═══ The data

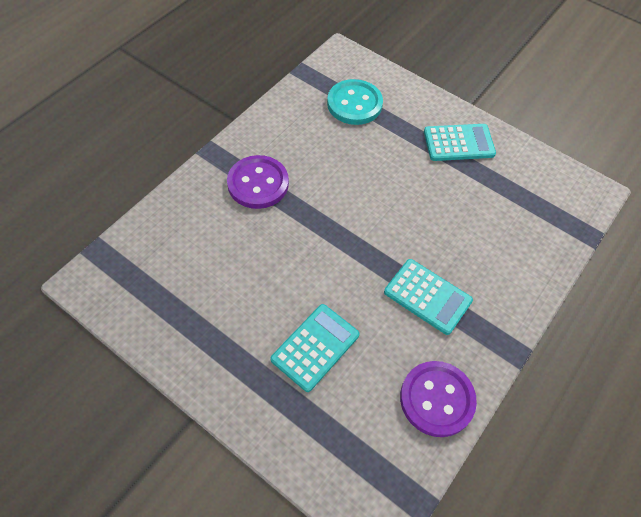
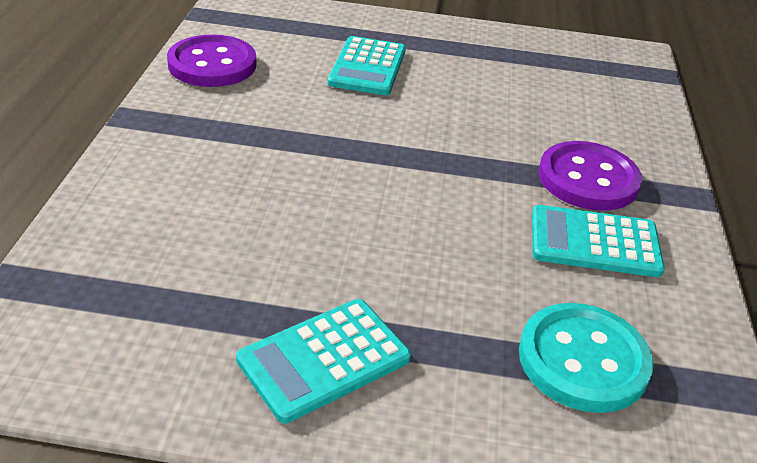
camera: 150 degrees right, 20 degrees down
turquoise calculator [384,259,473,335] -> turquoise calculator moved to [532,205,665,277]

══════
═══ The data

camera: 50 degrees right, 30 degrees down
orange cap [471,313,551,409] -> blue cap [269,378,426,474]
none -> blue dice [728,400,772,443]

══════

Output the material above exactly, but only from the line that carries "orange cap [471,313,551,409]" through the line that carries "none -> blue dice [728,400,772,443]".

orange cap [471,313,551,409] -> blue cap [269,378,426,474]
none -> blue dice [728,400,772,443]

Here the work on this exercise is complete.